[Opening EXERCISE MATERIAL section]

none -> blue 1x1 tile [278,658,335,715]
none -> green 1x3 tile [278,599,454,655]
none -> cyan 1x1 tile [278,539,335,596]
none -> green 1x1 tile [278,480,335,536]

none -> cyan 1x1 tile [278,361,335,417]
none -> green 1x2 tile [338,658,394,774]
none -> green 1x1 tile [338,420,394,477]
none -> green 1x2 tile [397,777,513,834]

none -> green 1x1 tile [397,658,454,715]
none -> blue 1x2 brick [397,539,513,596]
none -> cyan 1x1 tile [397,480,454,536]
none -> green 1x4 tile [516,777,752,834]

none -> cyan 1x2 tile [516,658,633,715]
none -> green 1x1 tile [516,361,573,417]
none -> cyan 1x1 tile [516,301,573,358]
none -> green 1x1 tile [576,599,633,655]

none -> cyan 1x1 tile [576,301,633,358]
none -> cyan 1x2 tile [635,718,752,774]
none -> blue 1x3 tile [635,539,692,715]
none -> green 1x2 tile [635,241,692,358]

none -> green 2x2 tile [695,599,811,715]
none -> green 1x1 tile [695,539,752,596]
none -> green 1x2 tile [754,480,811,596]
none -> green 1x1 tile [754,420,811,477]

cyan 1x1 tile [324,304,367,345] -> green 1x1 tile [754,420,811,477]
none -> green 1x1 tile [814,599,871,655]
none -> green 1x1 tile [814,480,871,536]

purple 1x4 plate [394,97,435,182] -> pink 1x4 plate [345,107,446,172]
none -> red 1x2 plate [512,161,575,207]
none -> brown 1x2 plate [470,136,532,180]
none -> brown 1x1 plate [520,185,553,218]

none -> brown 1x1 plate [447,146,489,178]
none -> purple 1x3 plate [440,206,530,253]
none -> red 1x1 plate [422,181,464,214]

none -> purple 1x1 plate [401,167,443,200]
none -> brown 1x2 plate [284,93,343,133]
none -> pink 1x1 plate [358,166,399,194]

[Closing EXERCISE MATERIAL section]

_WHAT YOU HAVE TO DO_
For each line of the entries that includes "pink", show that line.

_EXERCISE SOLUTION_
purple 1x4 plate [394,97,435,182] -> pink 1x4 plate [345,107,446,172]
none -> pink 1x1 plate [358,166,399,194]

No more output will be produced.